• _WHAT IS EXPECTED_
Set down the complete data exactly as it appears below.

___ PROVIDED MATERIAL ___

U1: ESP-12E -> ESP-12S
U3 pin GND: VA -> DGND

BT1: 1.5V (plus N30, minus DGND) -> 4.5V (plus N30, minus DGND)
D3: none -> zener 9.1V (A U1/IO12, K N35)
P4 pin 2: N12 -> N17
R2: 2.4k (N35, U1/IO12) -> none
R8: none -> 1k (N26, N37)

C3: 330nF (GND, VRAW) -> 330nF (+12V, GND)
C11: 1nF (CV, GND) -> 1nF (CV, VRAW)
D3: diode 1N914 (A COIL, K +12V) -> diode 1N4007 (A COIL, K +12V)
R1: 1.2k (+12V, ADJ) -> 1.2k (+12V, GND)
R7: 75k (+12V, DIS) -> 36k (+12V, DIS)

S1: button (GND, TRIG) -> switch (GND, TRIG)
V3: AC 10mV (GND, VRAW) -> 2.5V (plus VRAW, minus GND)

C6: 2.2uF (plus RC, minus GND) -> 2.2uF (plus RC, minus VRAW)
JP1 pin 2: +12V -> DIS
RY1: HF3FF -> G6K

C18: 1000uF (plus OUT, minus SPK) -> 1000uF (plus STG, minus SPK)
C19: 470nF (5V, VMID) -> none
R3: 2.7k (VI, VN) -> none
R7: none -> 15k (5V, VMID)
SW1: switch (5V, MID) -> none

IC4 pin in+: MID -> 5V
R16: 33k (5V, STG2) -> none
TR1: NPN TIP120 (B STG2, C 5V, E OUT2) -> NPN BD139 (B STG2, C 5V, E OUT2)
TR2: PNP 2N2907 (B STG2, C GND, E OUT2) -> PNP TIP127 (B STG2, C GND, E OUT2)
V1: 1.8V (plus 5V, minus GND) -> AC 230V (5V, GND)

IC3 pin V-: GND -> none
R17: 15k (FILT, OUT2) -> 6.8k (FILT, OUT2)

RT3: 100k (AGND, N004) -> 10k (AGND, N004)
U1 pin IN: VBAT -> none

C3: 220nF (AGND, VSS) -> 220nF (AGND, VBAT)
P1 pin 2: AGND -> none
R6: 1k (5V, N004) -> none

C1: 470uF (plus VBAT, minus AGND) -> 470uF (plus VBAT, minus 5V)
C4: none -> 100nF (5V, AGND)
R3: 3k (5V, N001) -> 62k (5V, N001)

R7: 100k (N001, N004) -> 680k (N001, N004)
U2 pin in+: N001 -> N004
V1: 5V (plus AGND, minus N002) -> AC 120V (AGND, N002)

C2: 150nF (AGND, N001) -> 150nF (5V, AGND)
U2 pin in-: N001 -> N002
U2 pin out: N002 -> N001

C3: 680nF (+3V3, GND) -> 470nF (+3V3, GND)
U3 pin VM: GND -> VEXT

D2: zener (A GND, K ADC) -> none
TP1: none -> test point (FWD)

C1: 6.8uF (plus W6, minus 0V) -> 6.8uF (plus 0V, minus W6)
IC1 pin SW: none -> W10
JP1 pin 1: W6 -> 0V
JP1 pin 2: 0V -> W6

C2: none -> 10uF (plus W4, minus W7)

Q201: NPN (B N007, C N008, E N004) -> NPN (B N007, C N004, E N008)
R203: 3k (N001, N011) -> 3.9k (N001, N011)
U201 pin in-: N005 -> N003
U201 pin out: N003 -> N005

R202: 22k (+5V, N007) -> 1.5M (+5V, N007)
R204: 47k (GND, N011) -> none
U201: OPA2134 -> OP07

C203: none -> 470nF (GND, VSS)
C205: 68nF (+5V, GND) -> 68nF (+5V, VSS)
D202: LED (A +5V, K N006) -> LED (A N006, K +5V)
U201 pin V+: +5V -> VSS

___

• _REPLY_
U1: ESP-12E -> ESP-12S
U3 pin GND: VA -> DGND

BT1: 1.5V (plus N30, minus DGND) -> 4.5V (plus N30, minus DGND)
D3: none -> zener 9.1V (A U1/IO12, K N35)
P4 pin 2: N12 -> N17
R2: 2.4k (N35, U1/IO12) -> none
R8: none -> 1k (N26, N37)

C3: 330nF (GND, VRAW) -> 330nF (+12V, GND)
C11: 1nF (CV, GND) -> 1nF (CV, VRAW)
D3: diode 1N914 (A COIL, K +12V) -> diode 1N4007 (A COIL, K +12V)
R1: 1.2k (+12V, ADJ) -> 1.2k (+12V, GND)
R7: 75k (+12V, DIS) -> 36k (+12V, DIS)

S1: button (GND, TRIG) -> switch (GND, TRIG)
V3: AC 10mV (GND, VRAW) -> 2.5V (plus VRAW, minus GND)

C6: 2.2uF (plus RC, minus GND) -> 2.2uF (plus RC, minus VRAW)
JP1 pin 2: +12V -> DIS
RY1: HF3FF -> G6K

C18: 1000uF (plus OUT, minus SPK) -> 1000uF (plus STG, minus SPK)
C19: 470nF (5V, VMID) -> none
R3: 2.7k (VI, VN) -> none
R7: none -> 15k (5V, VMID)
SW1: switch (5V, MID) -> none

IC4 pin in+: MID -> 5V
R16: 33k (5V, STG2) -> none
TR1: NPN TIP120 (B STG2, C 5V, E OUT2) -> NPN BD139 (B STG2, C 5V, E OUT2)
TR2: PNP 2N2907 (B STG2, C GND, E OUT2) -> PNP TIP127 (B STG2, C GND, E OUT2)
V1: 1.8V (plus 5V, minus GND) -> AC 230V (5V, GND)

IC3 pin V-: GND -> none
R17: 15k (FILT, OUT2) -> 6.8k (FILT, OUT2)

RT3: 100k (AGND, N004) -> 10k (AGND, N004)
U1 pin IN: VBAT -> none

C3: 220nF (AGND, VSS) -> 220nF (AGND, VBAT)
P1 pin 2: AGND -> none
R6: 1k (5V, N004) -> none

C1: 470uF (plus VBAT, minus AGND) -> 470uF (plus VBAT, minus 5V)
C4: none -> 100nF (5V, AGND)
R3: 3k (5V, N001) -> 62k (5V, N001)

R7: 100k (N001, N004) -> 680k (N001, N004)
U2 pin in+: N001 -> N004
V1: 5V (plus AGND, minus N002) -> AC 120V (AGND, N002)

C2: 150nF (AGND, N001) -> 150nF (5V, AGND)
U2 pin in-: N001 -> N002
U2 pin out: N002 -> N001

C3: 680nF (+3V3, GND) -> 470nF (+3V3, GND)
U3 pin VM: GND -> VEXT

D2: zener (A GND, K ADC) -> none
TP1: none -> test point (FWD)

C1: 6.8uF (plus W6, minus 0V) -> 6.8uF (plus 0V, minus W6)
IC1 pin SW: none -> W10
JP1 pin 1: W6 -> 0V
JP1 pin 2: 0V -> W6

C2: none -> 10uF (plus W4, minus W7)

Q201: NPN (B N007, C N008, E N004) -> NPN (B N007, C N004, E N008)
R203: 3k (N001, N011) -> 3.9k (N001, N011)
U201 pin in-: N005 -> N003
U201 pin out: N003 -> N005

R202: 22k (+5V, N007) -> 1.5M (+5V, N007)
R204: 47k (GND, N011) -> none
U201: OPA2134 -> OP07

C203: none -> 470nF (GND, VSS)
C205: 68nF (+5V, GND) -> 68nF (+5V, VSS)
D202: LED (A +5V, K N006) -> LED (A N006, K +5V)
U201 pin V+: +5V -> VSS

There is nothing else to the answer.